▶ _Data excerpts_
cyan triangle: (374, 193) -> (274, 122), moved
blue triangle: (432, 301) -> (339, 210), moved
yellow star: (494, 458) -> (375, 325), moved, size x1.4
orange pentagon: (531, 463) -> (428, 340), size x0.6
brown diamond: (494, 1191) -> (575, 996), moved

▶ _Task_
Copy down the material above exactly as it is.

▶ _The answer_
cyan triangle: (374, 193) -> (274, 122), moved
blue triangle: (432, 301) -> (339, 210), moved
yellow star: (494, 458) -> (375, 325), moved, size x1.4
orange pentagon: (531, 463) -> (428, 340), size x0.6
brown diamond: (494, 1191) -> (575, 996), moved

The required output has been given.